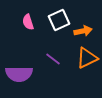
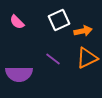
pink semicircle: moved 11 px left; rotated 28 degrees counterclockwise
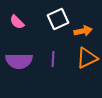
white square: moved 1 px left, 1 px up
purple line: rotated 56 degrees clockwise
purple semicircle: moved 13 px up
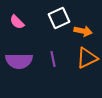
white square: moved 1 px right, 1 px up
orange arrow: rotated 24 degrees clockwise
purple line: rotated 14 degrees counterclockwise
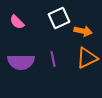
purple semicircle: moved 2 px right, 1 px down
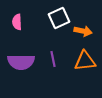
pink semicircle: rotated 42 degrees clockwise
orange triangle: moved 2 px left, 3 px down; rotated 20 degrees clockwise
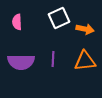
orange arrow: moved 2 px right, 2 px up
purple line: rotated 14 degrees clockwise
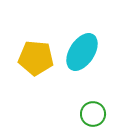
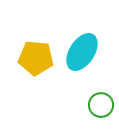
green circle: moved 8 px right, 9 px up
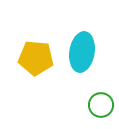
cyan ellipse: rotated 24 degrees counterclockwise
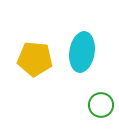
yellow pentagon: moved 1 px left, 1 px down
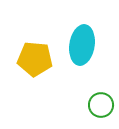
cyan ellipse: moved 7 px up
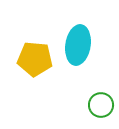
cyan ellipse: moved 4 px left
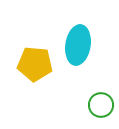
yellow pentagon: moved 5 px down
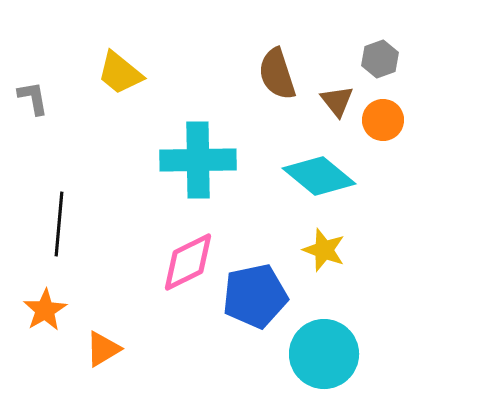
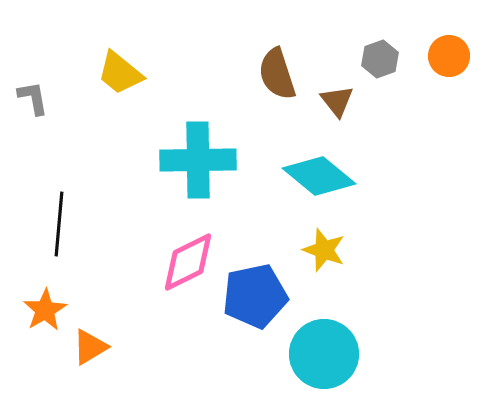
orange circle: moved 66 px right, 64 px up
orange triangle: moved 13 px left, 2 px up
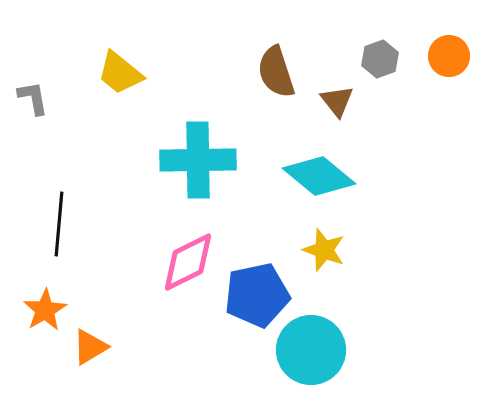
brown semicircle: moved 1 px left, 2 px up
blue pentagon: moved 2 px right, 1 px up
cyan circle: moved 13 px left, 4 px up
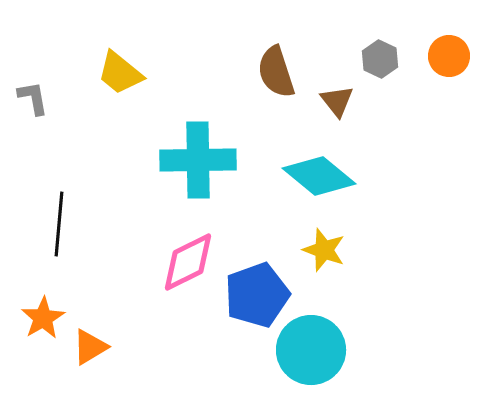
gray hexagon: rotated 15 degrees counterclockwise
blue pentagon: rotated 8 degrees counterclockwise
orange star: moved 2 px left, 8 px down
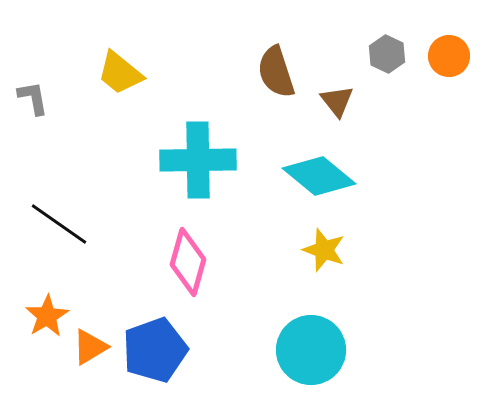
gray hexagon: moved 7 px right, 5 px up
black line: rotated 60 degrees counterclockwise
pink diamond: rotated 48 degrees counterclockwise
blue pentagon: moved 102 px left, 55 px down
orange star: moved 4 px right, 2 px up
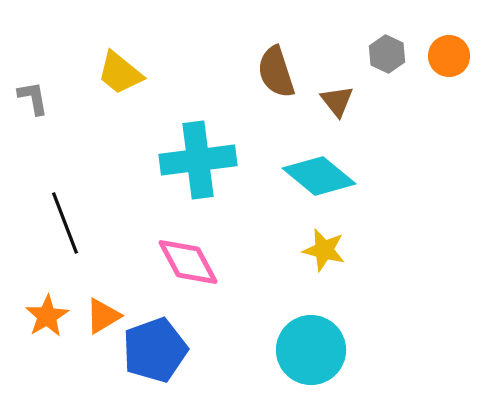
cyan cross: rotated 6 degrees counterclockwise
black line: moved 6 px right, 1 px up; rotated 34 degrees clockwise
yellow star: rotated 6 degrees counterclockwise
pink diamond: rotated 44 degrees counterclockwise
orange triangle: moved 13 px right, 31 px up
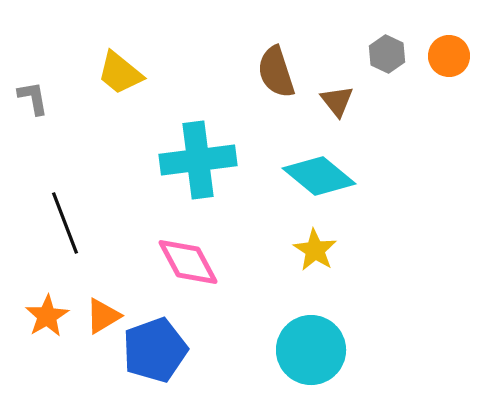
yellow star: moved 9 px left; rotated 18 degrees clockwise
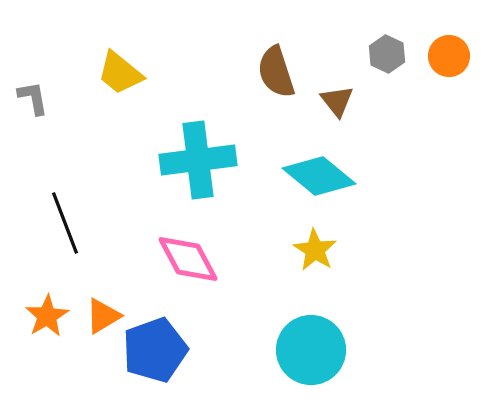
pink diamond: moved 3 px up
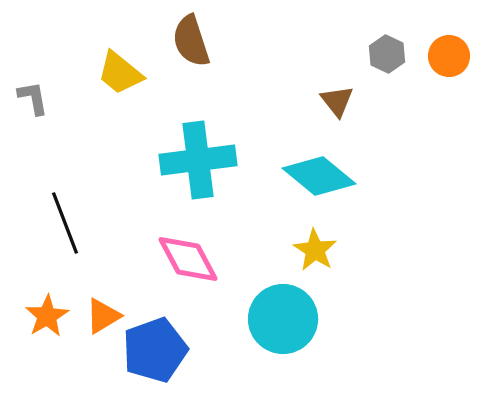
brown semicircle: moved 85 px left, 31 px up
cyan circle: moved 28 px left, 31 px up
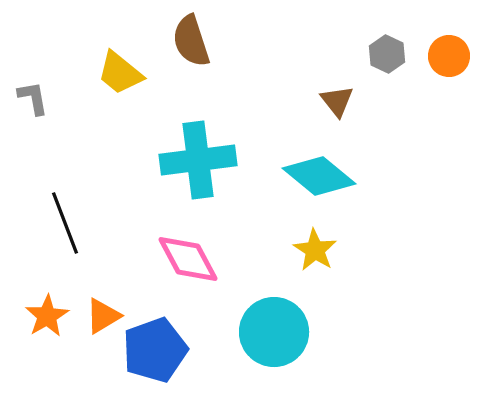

*SET PROBLEM*.
Transcribe the material between the lines holding "yellow pentagon: moved 1 px left, 1 px down" and "pink diamond: moved 3 px up", inclusive, with each line unchanged. Omit the pictures from your answer.

*REPLY*.
yellow pentagon: moved 1 px left, 1 px down
cyan ellipse: moved 7 px up
cyan ellipse: moved 4 px left
yellow pentagon: moved 5 px down
orange circle: moved 66 px right, 64 px up
orange triangle: moved 13 px left, 2 px up
brown semicircle: moved 1 px left, 2 px up
blue pentagon: moved 2 px right, 1 px up
cyan circle: moved 13 px left, 4 px up
gray hexagon: rotated 15 degrees counterclockwise
blue pentagon: rotated 8 degrees counterclockwise
orange star: moved 2 px left, 8 px down
gray hexagon: moved 7 px right, 5 px up
black line: rotated 60 degrees counterclockwise
pink diamond: rotated 48 degrees counterclockwise
blue pentagon: moved 102 px left, 55 px down
orange star: moved 4 px right, 2 px up
cyan cross: rotated 6 degrees counterclockwise
black line: moved 6 px right, 1 px up; rotated 34 degrees clockwise
yellow star: rotated 6 degrees counterclockwise
pink diamond: rotated 44 degrees counterclockwise
orange triangle: moved 13 px right, 31 px up
yellow star: moved 9 px left; rotated 18 degrees clockwise
pink diamond: moved 3 px up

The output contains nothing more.